(Stored entries)
*** Block opens ***

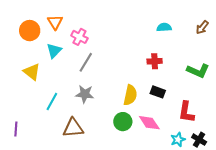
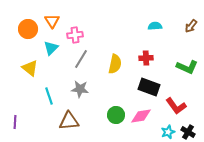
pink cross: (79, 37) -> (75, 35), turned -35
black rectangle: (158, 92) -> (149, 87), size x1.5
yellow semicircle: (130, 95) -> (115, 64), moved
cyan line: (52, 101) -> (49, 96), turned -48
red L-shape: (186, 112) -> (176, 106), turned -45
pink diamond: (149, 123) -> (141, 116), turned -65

*** Block closes ***
*** Block opens ***

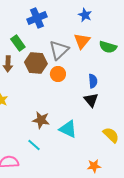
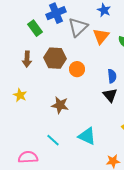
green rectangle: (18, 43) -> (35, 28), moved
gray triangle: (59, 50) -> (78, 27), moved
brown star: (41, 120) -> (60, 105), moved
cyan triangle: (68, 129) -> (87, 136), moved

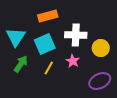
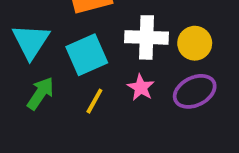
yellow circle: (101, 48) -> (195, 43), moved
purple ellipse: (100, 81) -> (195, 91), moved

*** Block closes ***

Exercise brief | The answer to this exercise is one number: how many lines of the records above contain the string "moved".

Task answer | 7